**Task statement**
The answer consists only of the lines from the beginning of the listing below to the line holding "purple light bulb", inclusive, with every picture removed.

◆ ◆ ◆

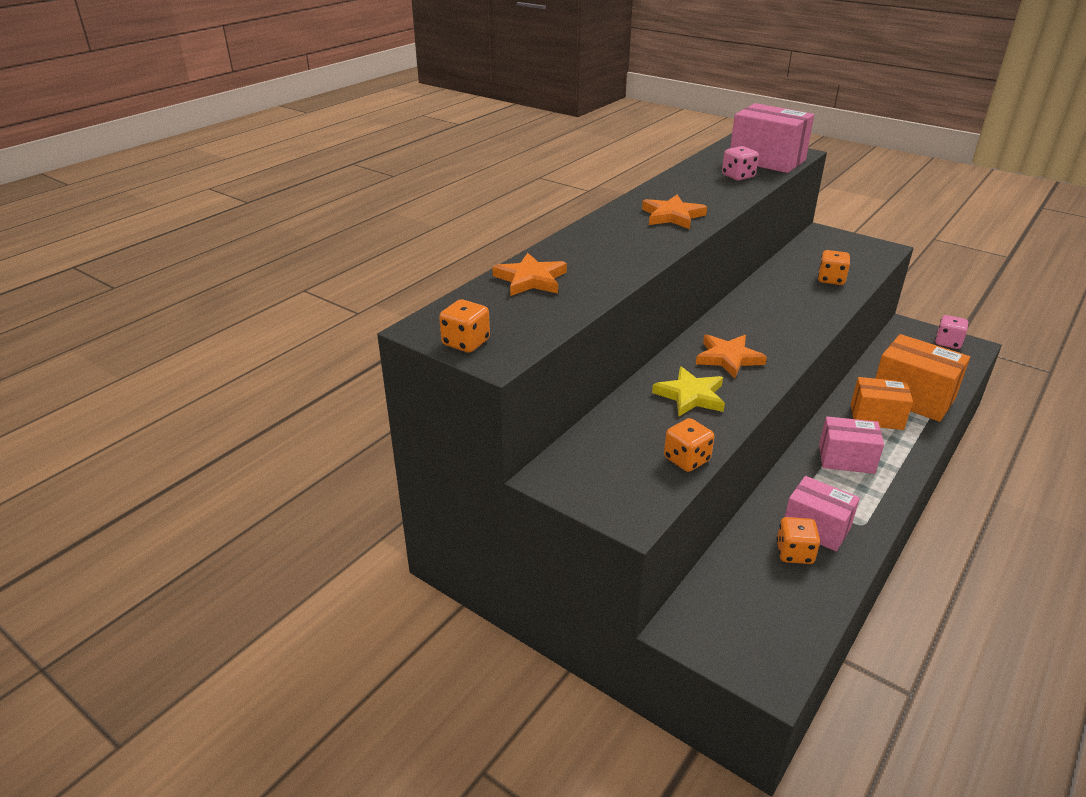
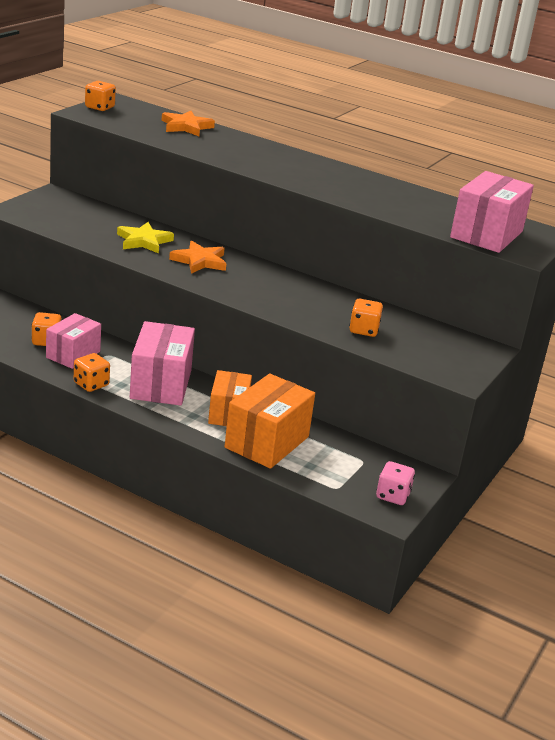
camera: 80 degrees right, 5 degrees down
orange star [642,195,707,229] -> none
orange dice [664,418,715,472] -> orange dice moved to [74,353,110,392]
pink dice [722,146,759,180] -> none
pink box [819,416,884,474] -> pink box [130,321,195,406], size x1.50

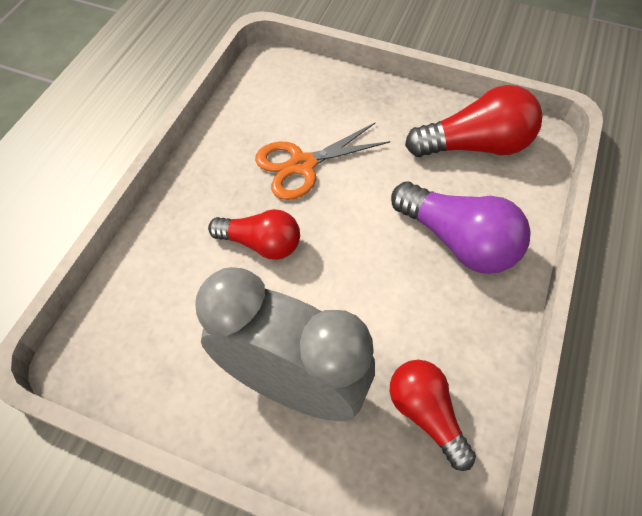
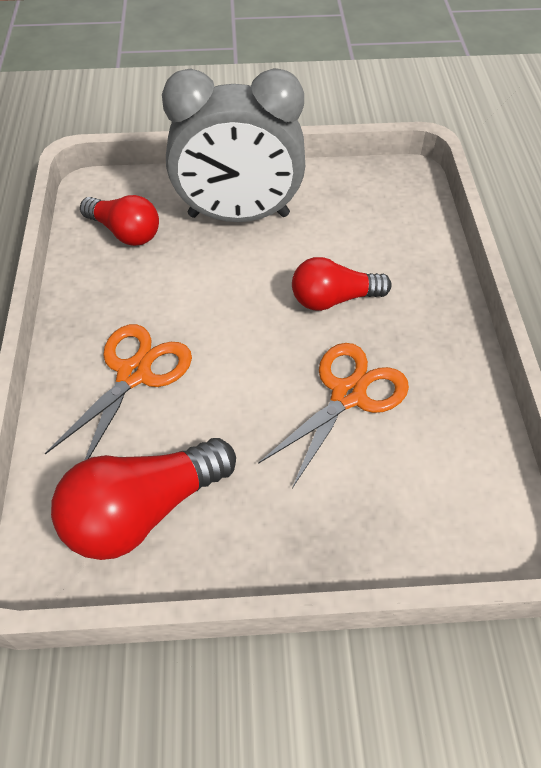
camera: 155 degrees right, 5 degrees down
purple light bulb [391,182,531,274] -> orange scissors [45,324,192,461]

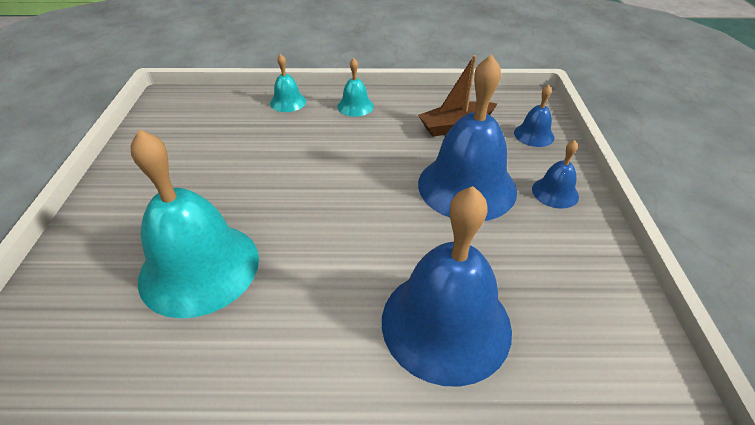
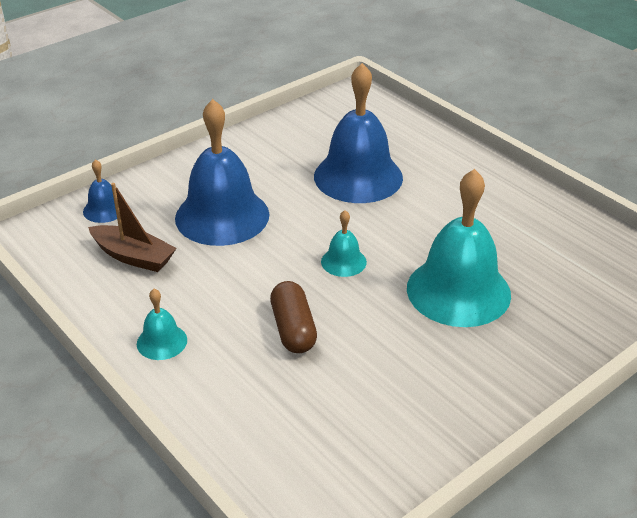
camera: 130 degrees left, 5 degrees down
turquoise bell [270,54,306,112] -> turquoise bell moved to [321,210,367,277]
blue bell [532,140,579,209] -> none
none -> brown capsule [270,281,317,353]

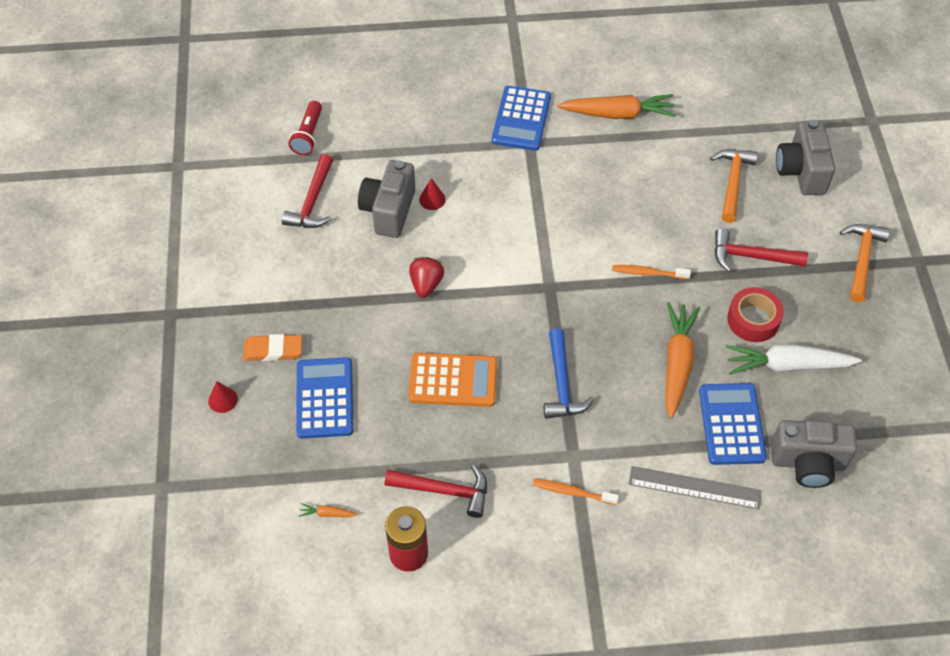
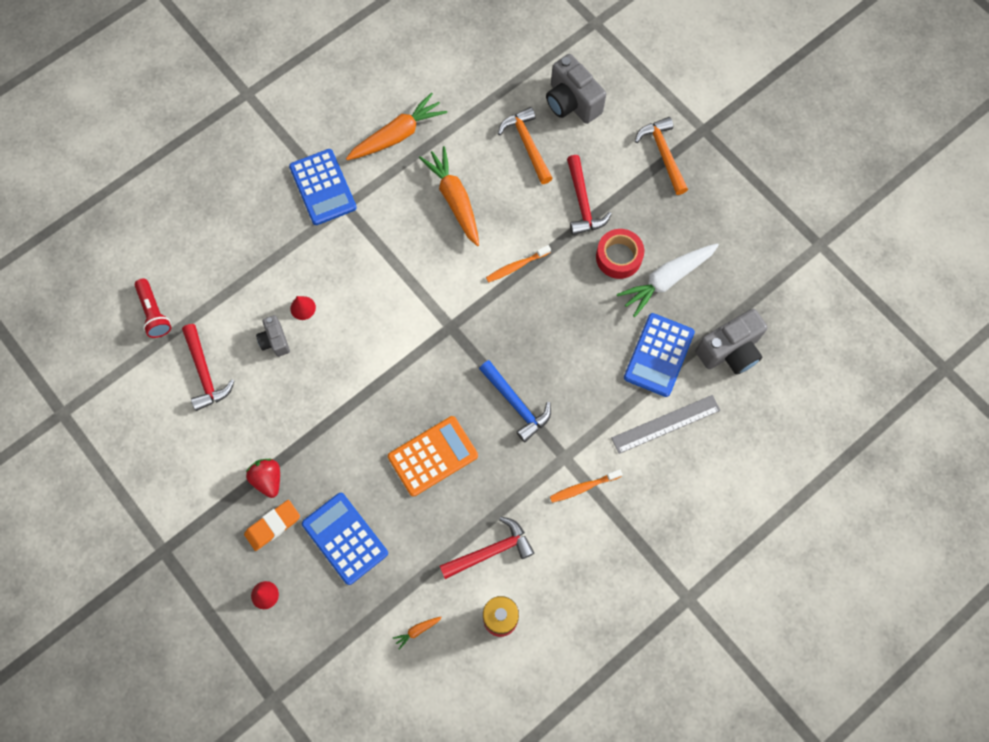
camera: 35 degrees left, 15 degrees up
grey camera [358,160,415,238] -> grey camera [256,315,290,357], size x0.56
red strawberry [409,257,444,298] -> red strawberry moved to [246,459,280,498]
orange carrot [665,302,700,419] -> orange carrot moved to [419,146,479,246]
blue calculator [699,383,767,465] -> blue calculator turned 120 degrees counterclockwise [624,313,695,397]
red hammer [714,228,808,272] -> red hammer turned 75 degrees counterclockwise [567,155,612,235]

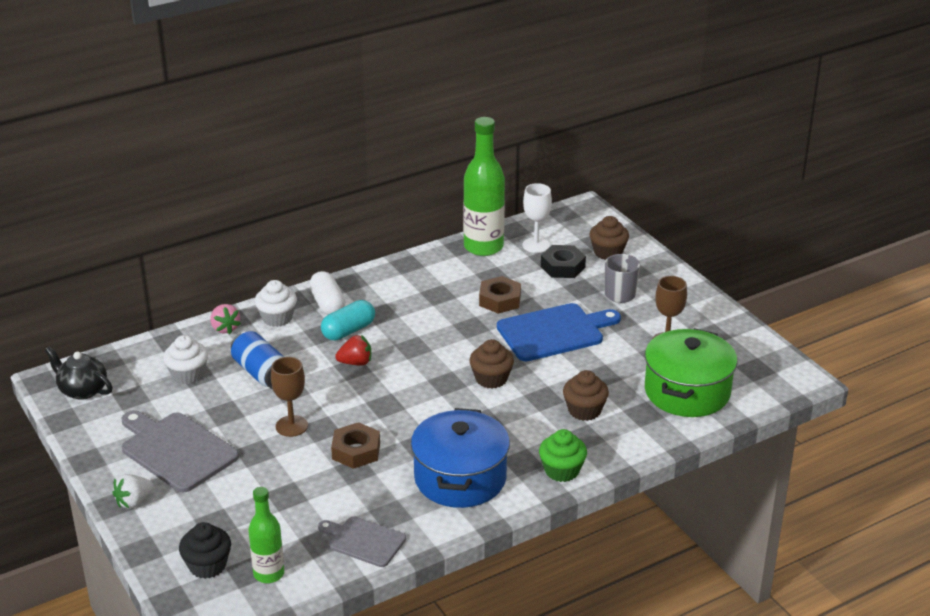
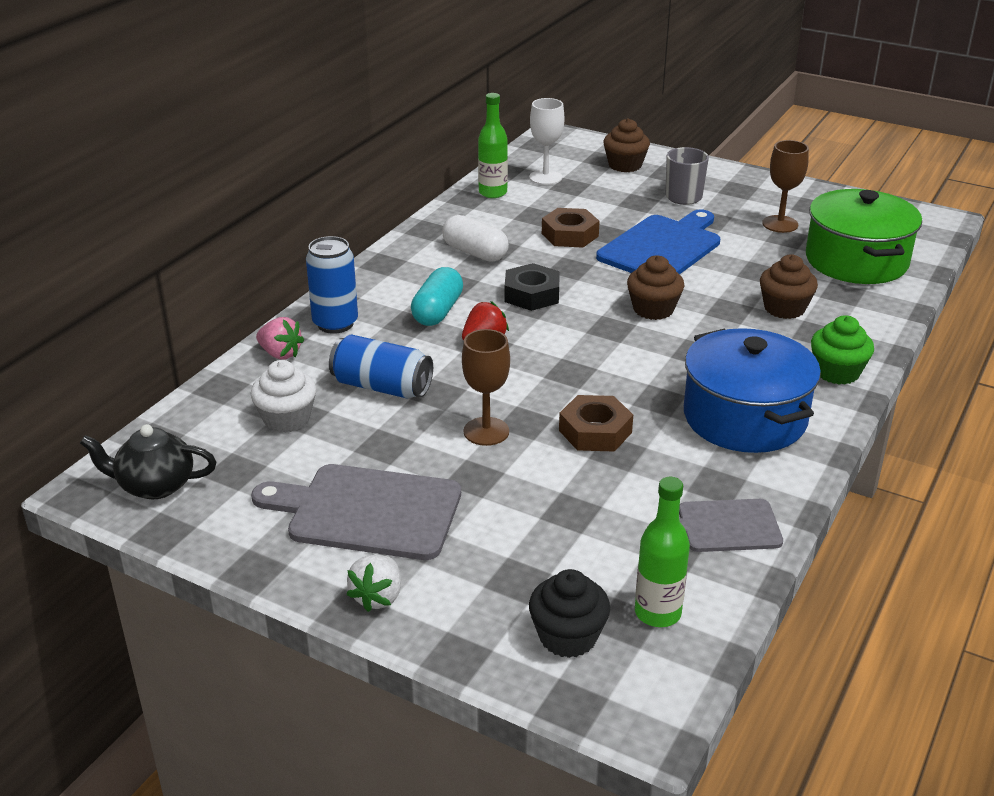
camera: 30 degrees left, 0 degrees up
white cupcake [255,280,297,327] -> blue can [306,236,358,334]
white capsule [309,271,345,315] -> white capsule moved to [442,215,509,262]
green bottle [463,117,505,256] -> green bottle [478,93,508,198], size x0.59
black nut [541,245,586,278] -> black nut moved to [505,263,559,311]

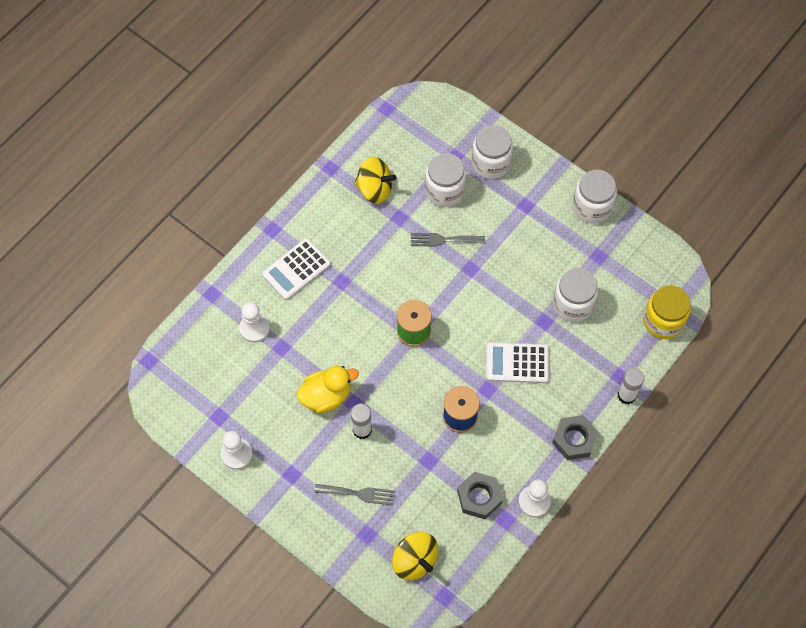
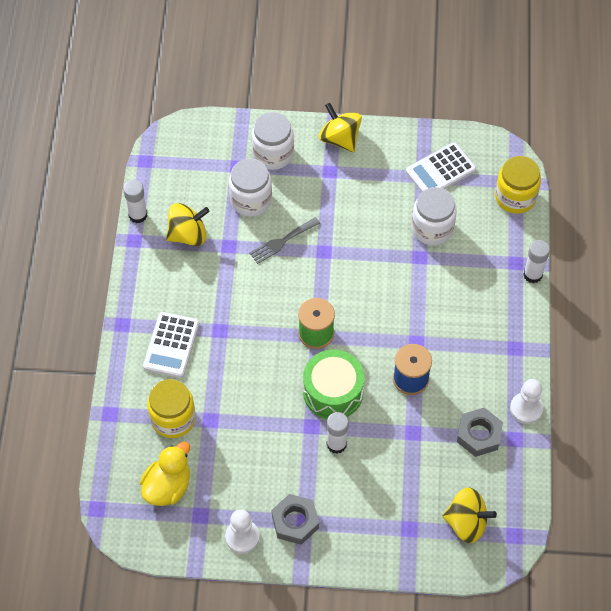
camera: 35 degrees left, 5 degrees down
white pawn [239,302,270,343] -> yellow jar [147,379,196,438]
yellow duck [297,366,359,413] -> yellow duck moved to [140,442,190,506]
grey fork [314,484,395,506] -> none
white calculator [486,342,549,383] -> white calculator moved to [406,142,476,192]
grey nut [552,415,598,460] -> grey nut moved to [271,494,319,545]
white jar [573,170,617,224] -> none
none -> white glue stick [123,180,147,223]
none -> green drum [303,349,364,419]
none -> yellow spinning top [319,103,362,152]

◆ ◆ ◆

**Solution for this exercise**
camera: 80 degrees right, 5 degrees down
orange star [642,195,707,229] -> none
orange dice [664,418,715,472] -> orange dice moved to [74,353,110,392]
pink dice [722,146,759,180] -> none
pink box [819,416,884,474] -> pink box [130,321,195,406], size x1.50

camera: 155 degrees right, 5 degrees down
purple light bulb [391,182,531,274] -> orange scissors [45,324,192,461]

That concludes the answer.